TASK
Convert all the records below into a numbered list, omitting any blank lines and leaving out the pictures.

EXTRACTED DATA
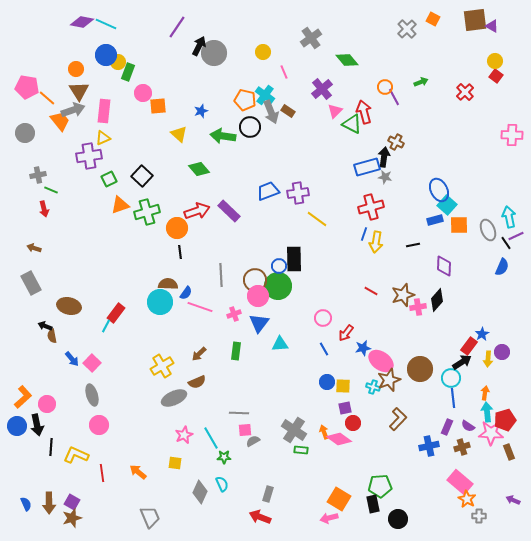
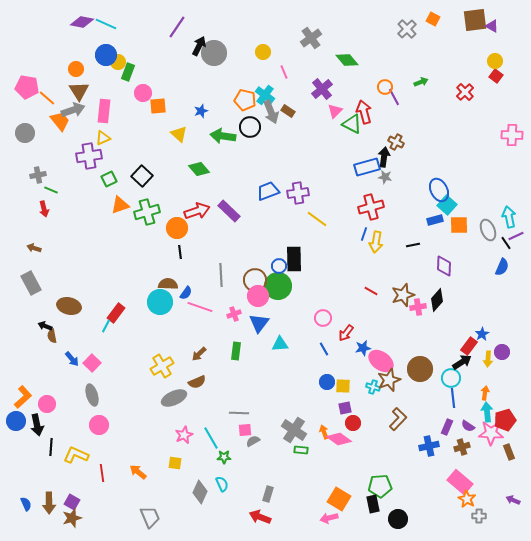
blue circle at (17, 426): moved 1 px left, 5 px up
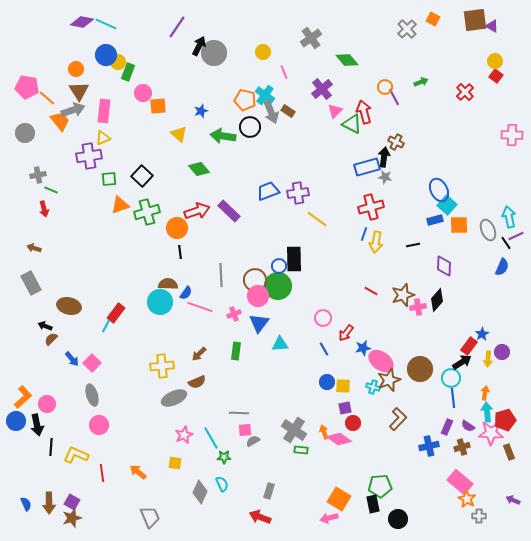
green square at (109, 179): rotated 21 degrees clockwise
brown semicircle at (52, 336): moved 1 px left, 3 px down; rotated 56 degrees clockwise
yellow cross at (162, 366): rotated 25 degrees clockwise
gray rectangle at (268, 494): moved 1 px right, 3 px up
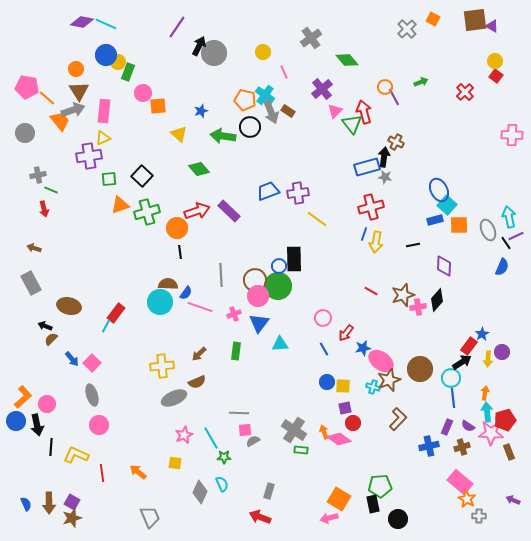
green triangle at (352, 124): rotated 25 degrees clockwise
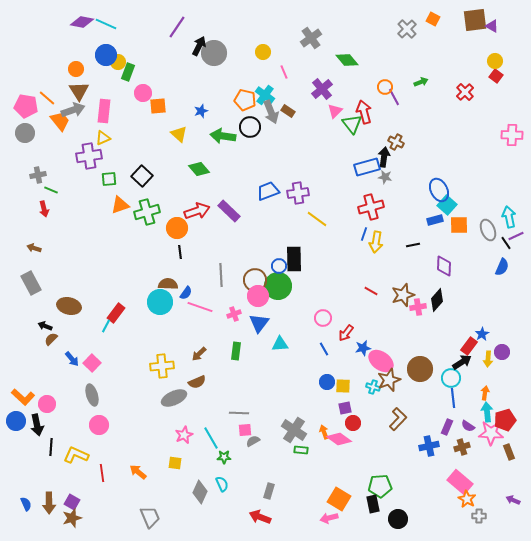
pink pentagon at (27, 87): moved 1 px left, 19 px down
orange L-shape at (23, 397): rotated 85 degrees clockwise
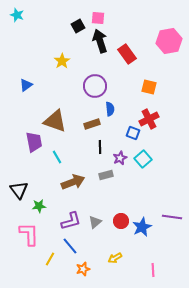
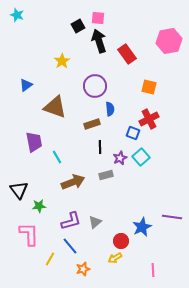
black arrow: moved 1 px left
brown triangle: moved 14 px up
cyan square: moved 2 px left, 2 px up
red circle: moved 20 px down
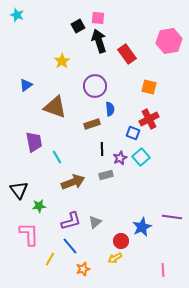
black line: moved 2 px right, 2 px down
pink line: moved 10 px right
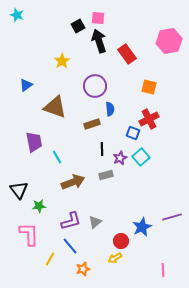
purple line: rotated 24 degrees counterclockwise
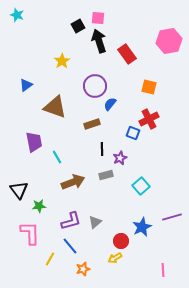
blue semicircle: moved 5 px up; rotated 136 degrees counterclockwise
cyan square: moved 29 px down
pink L-shape: moved 1 px right, 1 px up
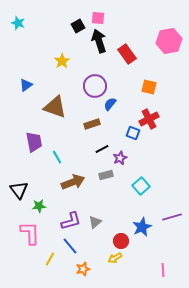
cyan star: moved 1 px right, 8 px down
black line: rotated 64 degrees clockwise
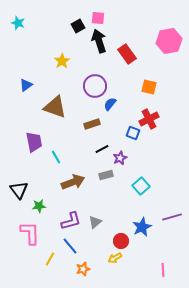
cyan line: moved 1 px left
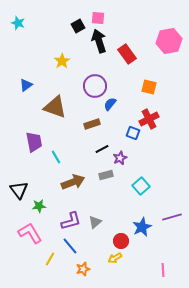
pink L-shape: rotated 30 degrees counterclockwise
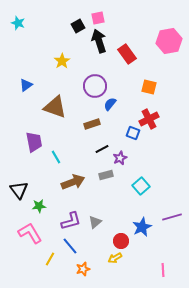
pink square: rotated 16 degrees counterclockwise
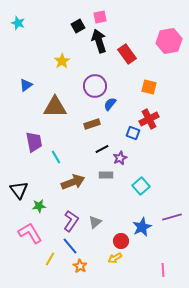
pink square: moved 2 px right, 1 px up
brown triangle: rotated 20 degrees counterclockwise
gray rectangle: rotated 16 degrees clockwise
purple L-shape: rotated 40 degrees counterclockwise
orange star: moved 3 px left, 3 px up; rotated 24 degrees counterclockwise
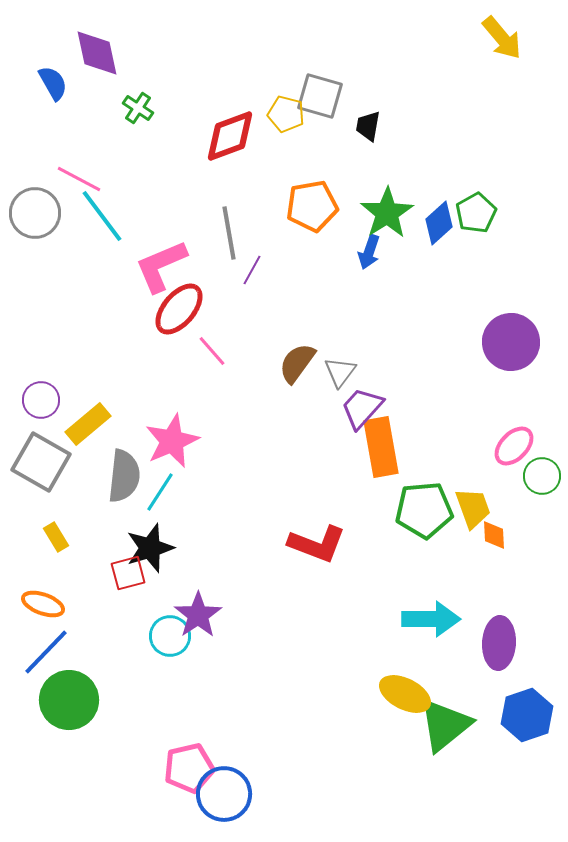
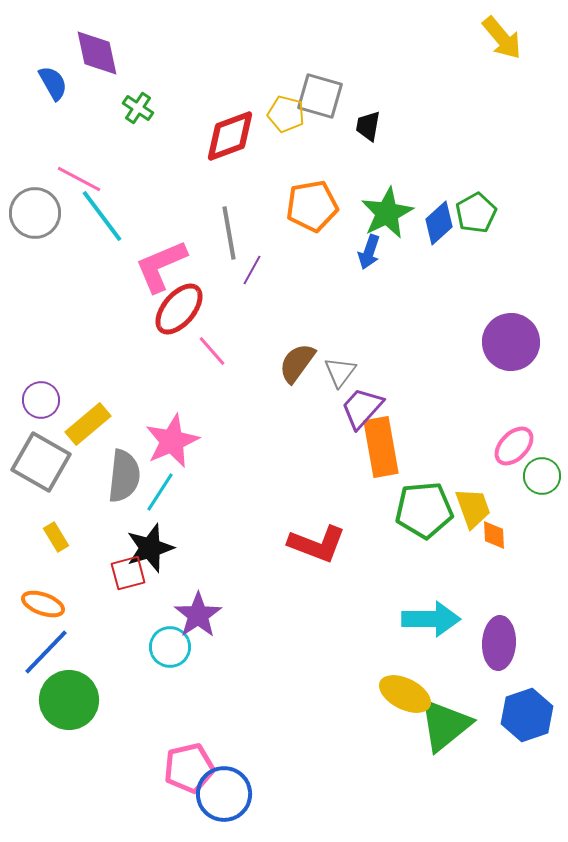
green star at (387, 213): rotated 6 degrees clockwise
cyan circle at (170, 636): moved 11 px down
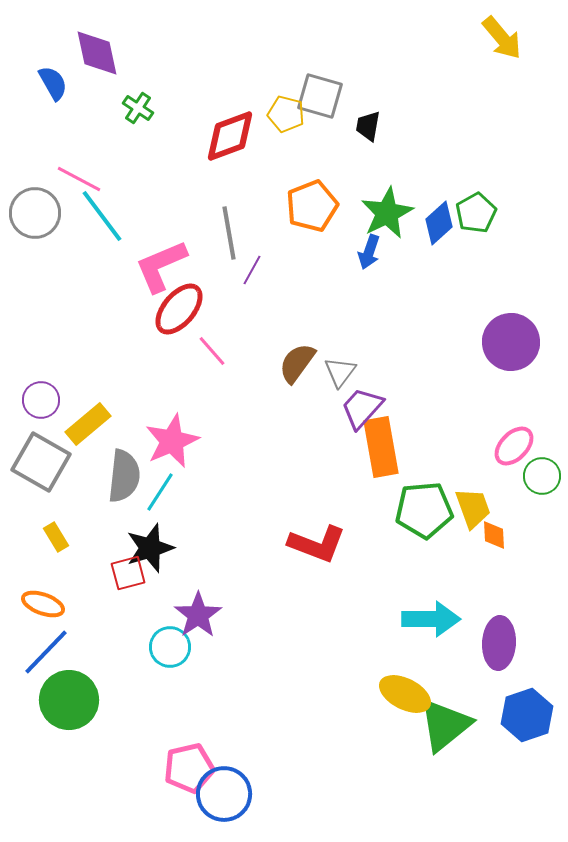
orange pentagon at (312, 206): rotated 12 degrees counterclockwise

ANSWER IN FULL
1. blue circle at (17, 426): moved 1 px left, 5 px up
2. green square at (109, 179): rotated 21 degrees clockwise
3. brown semicircle at (52, 336): moved 1 px left, 3 px down; rotated 56 degrees clockwise
4. yellow cross at (162, 366): rotated 25 degrees clockwise
5. gray rectangle at (268, 494): moved 1 px right, 3 px up
6. green triangle at (352, 124): rotated 25 degrees clockwise
7. pink pentagon at (27, 87): moved 1 px left, 19 px down
8. orange L-shape at (23, 397): rotated 85 degrees clockwise
9. black arrow: moved 1 px left
10. brown triangle: moved 14 px up
11. cyan square: moved 2 px left, 2 px up
12. red circle: moved 20 px down
13. black line: moved 2 px right, 2 px down
14. pink line: moved 10 px right
15. purple line: rotated 24 degrees counterclockwise
16. blue semicircle: moved 5 px up; rotated 136 degrees counterclockwise
17. cyan square: moved 29 px down
18. pink L-shape: moved 1 px right, 1 px up
19. cyan star: moved 1 px right, 8 px down
20. black line: rotated 64 degrees clockwise
21. cyan line: moved 1 px left
22. pink L-shape: rotated 30 degrees counterclockwise
23. pink square: rotated 16 degrees counterclockwise
24. pink square: moved 2 px right, 1 px up
25. brown triangle: rotated 20 degrees counterclockwise
26. gray rectangle: rotated 16 degrees clockwise
27. purple L-shape: rotated 40 degrees counterclockwise
28. orange star: moved 3 px left, 3 px up; rotated 24 degrees counterclockwise
29. green star at (387, 213): rotated 6 degrees clockwise
30. cyan circle at (170, 636): moved 11 px down
31. orange pentagon at (312, 206): rotated 12 degrees counterclockwise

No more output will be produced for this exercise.